[PROVIDED ENTRIES]:

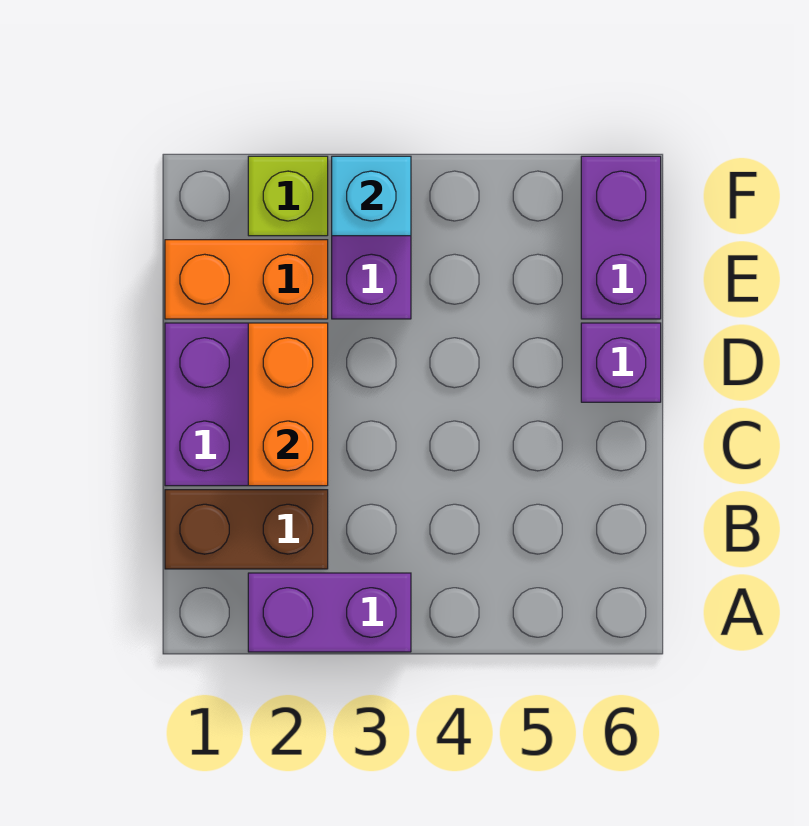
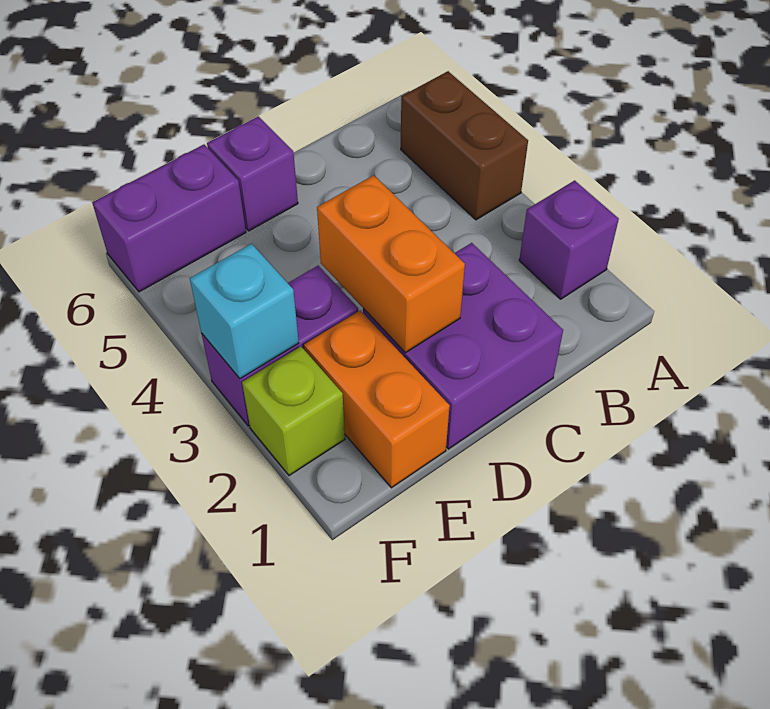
purple brick A2:A3 level 1 -> purple brick A2 level 1
brown brick B1:B2 level 1 -> brown brick A4:A5 level 1
orange brick C2:D2 level 2 -> orange brick D2:D3 level 2

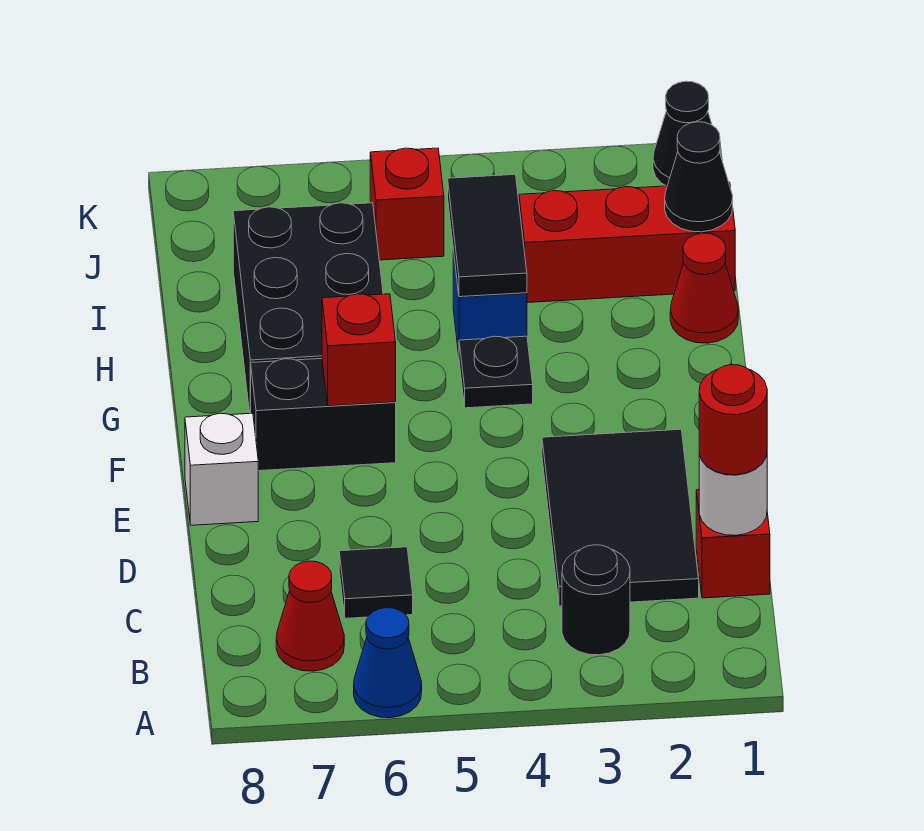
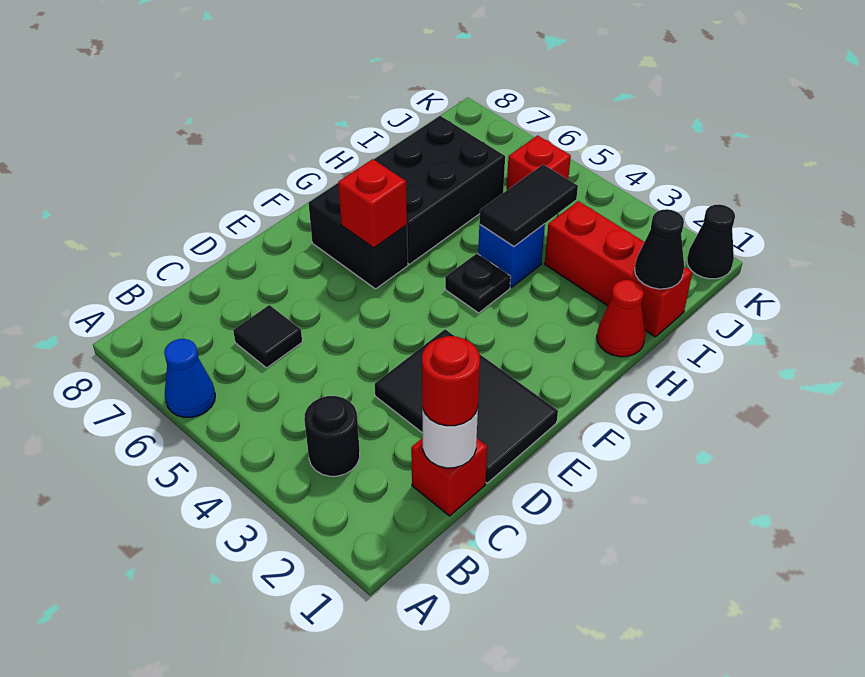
red cone B7 level 1 -> none
black tile C2:E3 level 1 -> black tile D1:E3 level 1
white brick E8 level 1 -> none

[TO DO]:
Your answer should be a single number: the count of lines in the records that contain "brick".

[TASK RESULT]:
4